---------- Records to use

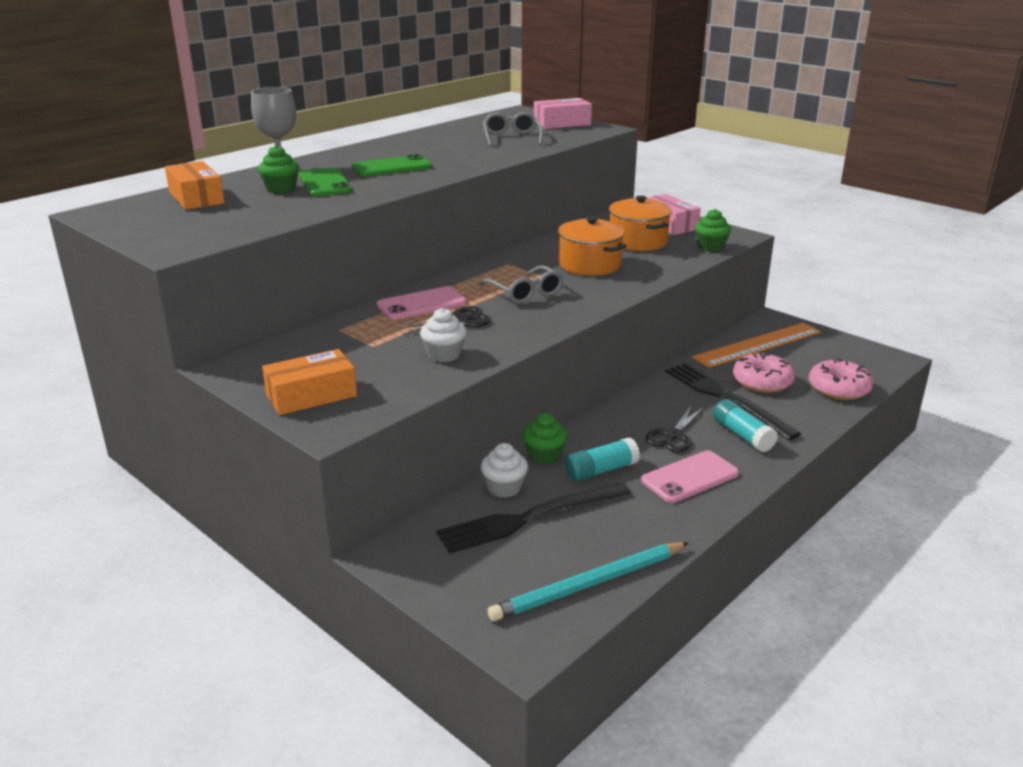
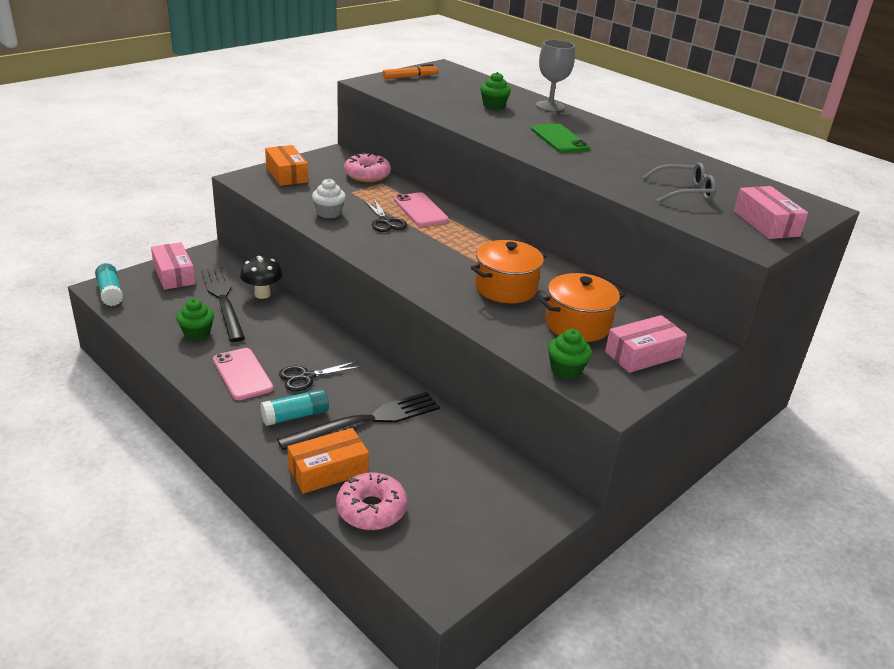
camera: 90 degrees right, 5 degrees up
orange box [165,161,225,210] -> orange box moved to [287,428,369,494]
green phone [299,167,352,196] -> none
grey glasses [479,265,563,304] -> none
white cupcake [481,443,528,498] -> black mushroom [240,256,283,299]
turquoise pencil [487,542,689,621] -> none
green cupcake [523,413,568,465] -> green cupcake moved to [176,299,214,340]
turquoise glue stick [565,437,640,482] -> turquoise glue stick moved to [95,263,123,306]
black scissors [646,406,704,452] -> black scissors turned 60 degrees counterclockwise [279,361,362,391]
orange ruler [692,323,821,368] -> none
pink donut [733,353,795,393] -> pink donut moved to [344,152,391,182]
none -> pink box [151,242,195,290]
none -> orange marker [382,64,438,79]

--------------------

§ Work instructions
Above are the records; print exactly the lines from the line with "turquoise pencil [487,542,689,621] -> none" to the line with "turquoise glue stick [565,437,640,482]", including both, and nothing else.

§ Answer section
turquoise pencil [487,542,689,621] -> none
green cupcake [523,413,568,465] -> green cupcake moved to [176,299,214,340]
turquoise glue stick [565,437,640,482] -> turquoise glue stick moved to [95,263,123,306]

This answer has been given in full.